Exercise
Copy out the data that comes next, character for character, and leave the images aside.
+++ Data shown
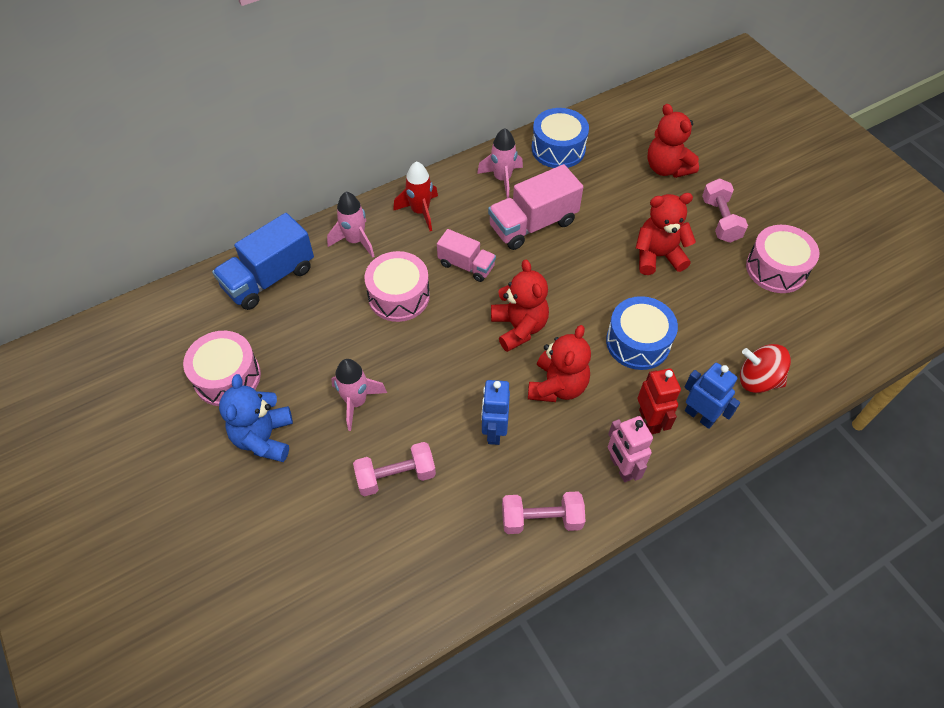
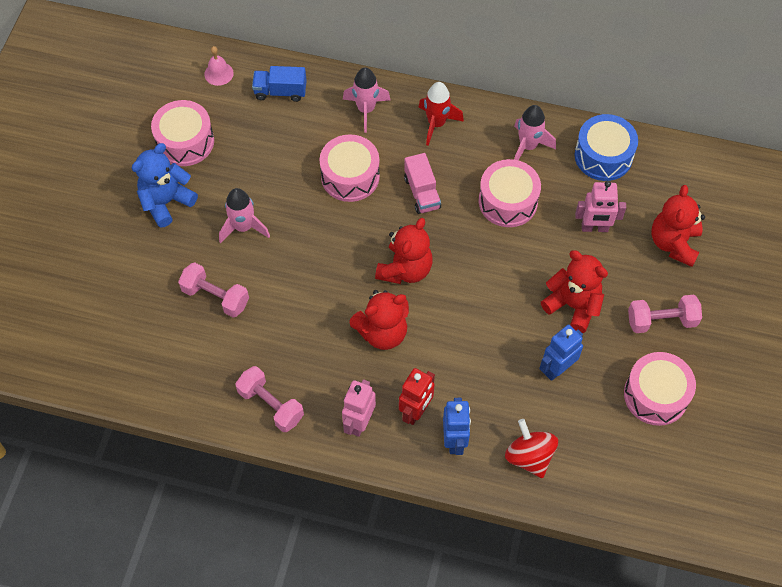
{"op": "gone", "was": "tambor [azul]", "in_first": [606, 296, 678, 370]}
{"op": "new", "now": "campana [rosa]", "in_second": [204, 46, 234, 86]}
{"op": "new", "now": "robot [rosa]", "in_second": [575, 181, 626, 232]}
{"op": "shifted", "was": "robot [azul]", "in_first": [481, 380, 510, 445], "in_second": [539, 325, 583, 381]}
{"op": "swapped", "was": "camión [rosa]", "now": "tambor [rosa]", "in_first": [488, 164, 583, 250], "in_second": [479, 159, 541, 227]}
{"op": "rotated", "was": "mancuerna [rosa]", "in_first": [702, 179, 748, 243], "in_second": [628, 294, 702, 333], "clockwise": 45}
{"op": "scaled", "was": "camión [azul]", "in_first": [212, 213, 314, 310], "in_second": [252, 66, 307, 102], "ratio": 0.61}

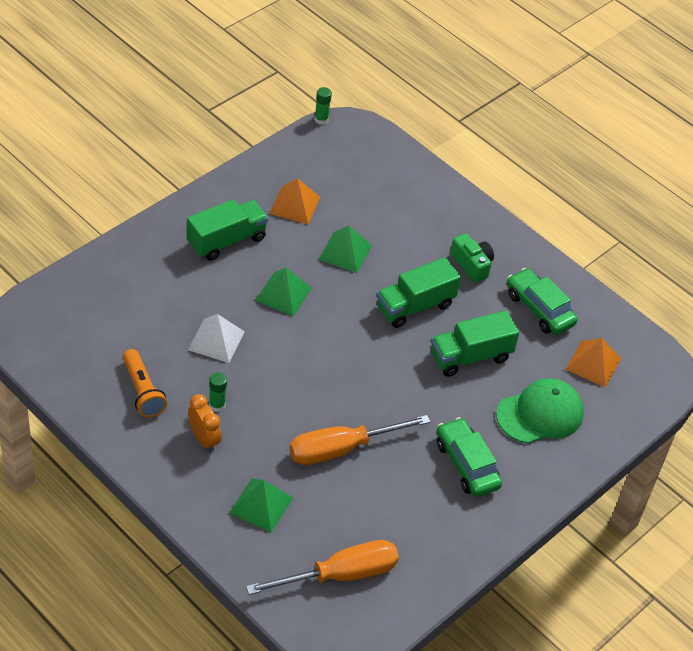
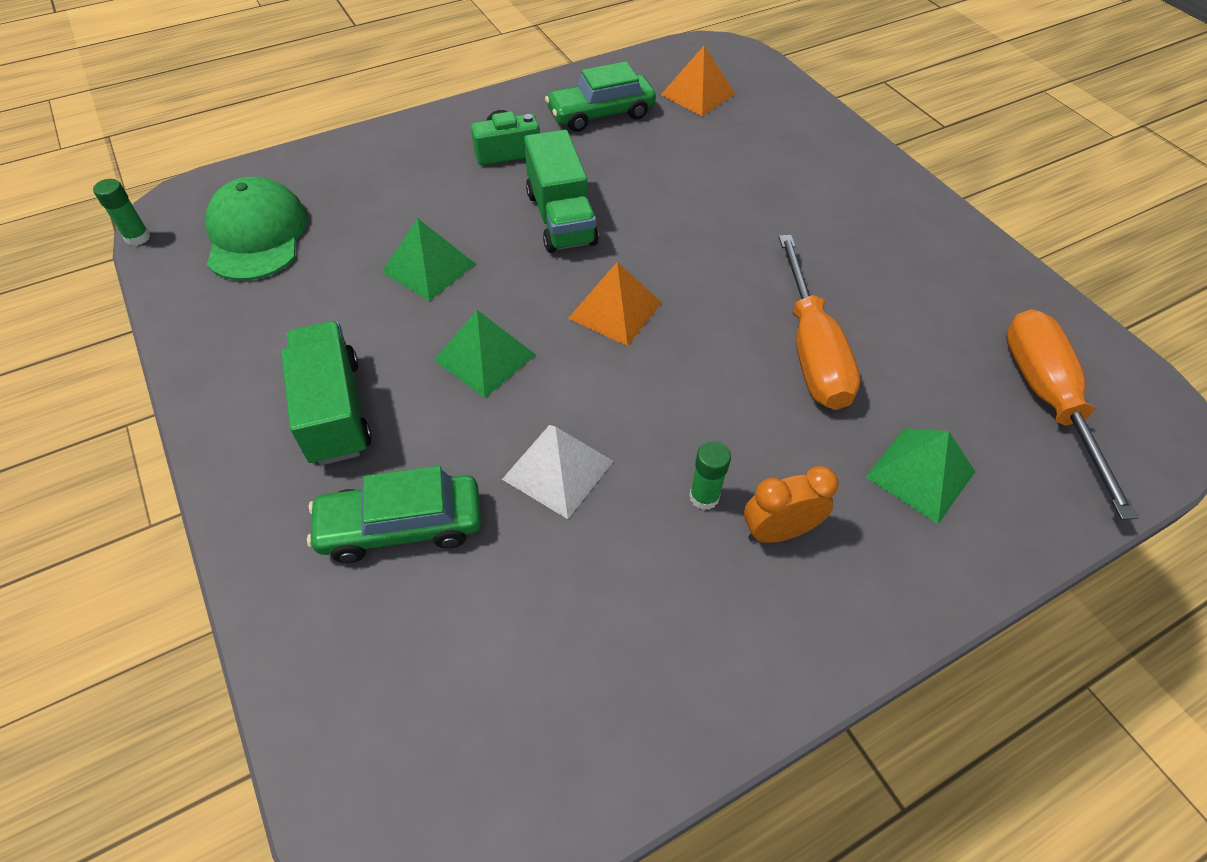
{"op": "gone", "was": "lámpara de mano [naranja]", "in_first": [123, 349, 167, 418]}
{"op": "gone", "was": "camión [verde]", "in_first": [431, 310, 519, 377]}
{"op": "shifted", "was": "pirámide [naranja]", "in_first": [270, 178, 320, 225], "in_second": [568, 262, 662, 346]}
{"op": "shifted", "was": "coche [verde]", "in_first": [436, 417, 502, 497], "in_second": [307, 466, 481, 563]}
{"op": "shifted", "was": "gorra [verde]", "in_first": [496, 378, 584, 443], "in_second": [206, 177, 308, 281]}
++++++
Exercise response
{"op": "gone", "was": "tambor [azul]", "in_first": [606, 296, 678, 370]}
{"op": "new", "now": "campana [rosa]", "in_second": [204, 46, 234, 86]}
{"op": "new", "now": "robot [rosa]", "in_second": [575, 181, 626, 232]}
{"op": "shifted", "was": "robot [azul]", "in_first": [481, 380, 510, 445], "in_second": [539, 325, 583, 381]}
{"op": "swapped", "was": "camión [rosa]", "now": "tambor [rosa]", "in_first": [488, 164, 583, 250], "in_second": [479, 159, 541, 227]}
{"op": "rotated", "was": "mancuerna [rosa]", "in_first": [702, 179, 748, 243], "in_second": [628, 294, 702, 333], "clockwise": 45}
{"op": "scaled", "was": "camión [azul]", "in_first": [212, 213, 314, 310], "in_second": [252, 66, 307, 102], "ratio": 0.61}

{"op": "gone", "was": "lámpara de mano [naranja]", "in_first": [123, 349, 167, 418]}
{"op": "gone", "was": "camión [verde]", "in_first": [431, 310, 519, 377]}
{"op": "shifted", "was": "pirámide [naranja]", "in_first": [270, 178, 320, 225], "in_second": [568, 262, 662, 346]}
{"op": "shifted", "was": "coche [verde]", "in_first": [436, 417, 502, 497], "in_second": [307, 466, 481, 563]}
{"op": "shifted", "was": "gorra [verde]", "in_first": [496, 378, 584, 443], "in_second": [206, 177, 308, 281]}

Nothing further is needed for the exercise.